**Task requirements**: Look through the records and copy each line that has "none" in it.

┌─ Task inputs

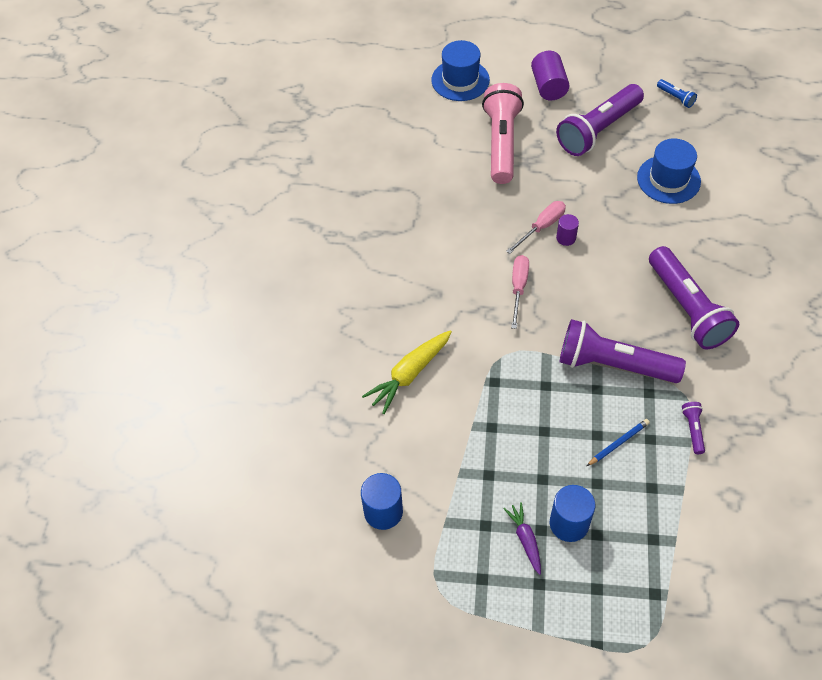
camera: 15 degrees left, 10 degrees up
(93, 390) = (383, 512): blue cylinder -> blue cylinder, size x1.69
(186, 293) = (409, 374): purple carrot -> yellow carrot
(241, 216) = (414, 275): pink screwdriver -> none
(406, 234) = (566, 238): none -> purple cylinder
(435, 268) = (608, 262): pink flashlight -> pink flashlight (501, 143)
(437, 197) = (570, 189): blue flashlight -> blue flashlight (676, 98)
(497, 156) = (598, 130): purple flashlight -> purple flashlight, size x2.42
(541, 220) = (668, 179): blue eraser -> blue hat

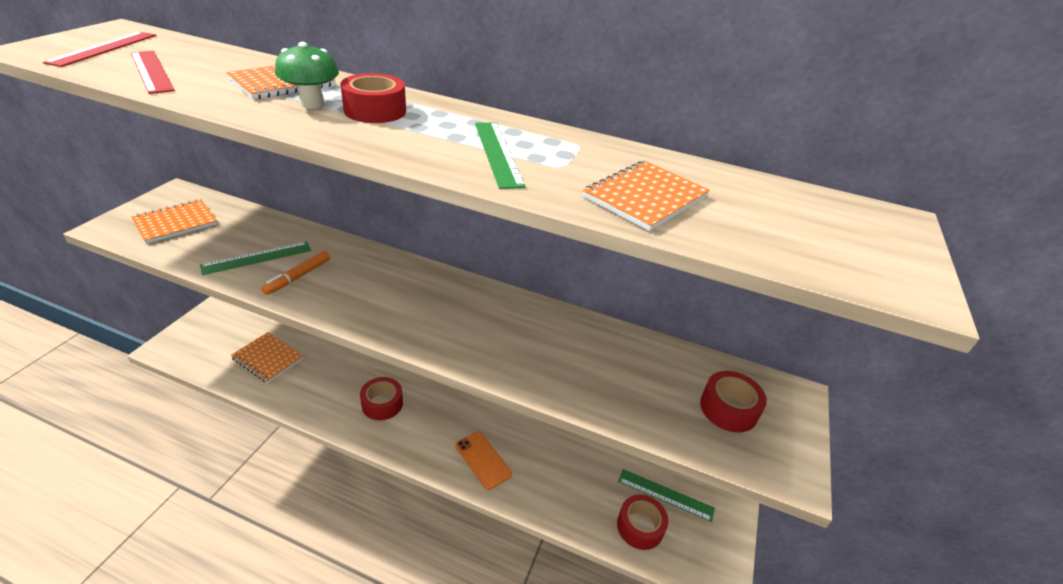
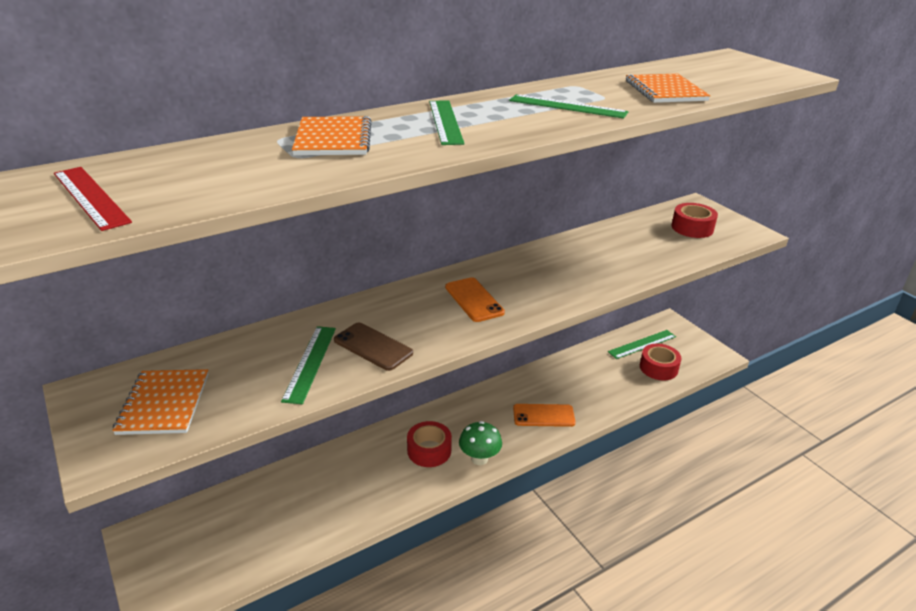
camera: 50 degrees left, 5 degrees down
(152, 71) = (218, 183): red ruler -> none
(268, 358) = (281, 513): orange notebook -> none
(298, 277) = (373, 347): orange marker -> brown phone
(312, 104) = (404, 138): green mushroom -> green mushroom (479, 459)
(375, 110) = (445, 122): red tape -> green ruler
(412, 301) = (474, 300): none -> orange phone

└─

**Expected answer**:
(241, 216) = (414, 275): pink screwdriver -> none
(406, 234) = (566, 238): none -> purple cylinder
(152, 71) = (218, 183): red ruler -> none
(268, 358) = (281, 513): orange notebook -> none
(412, 301) = (474, 300): none -> orange phone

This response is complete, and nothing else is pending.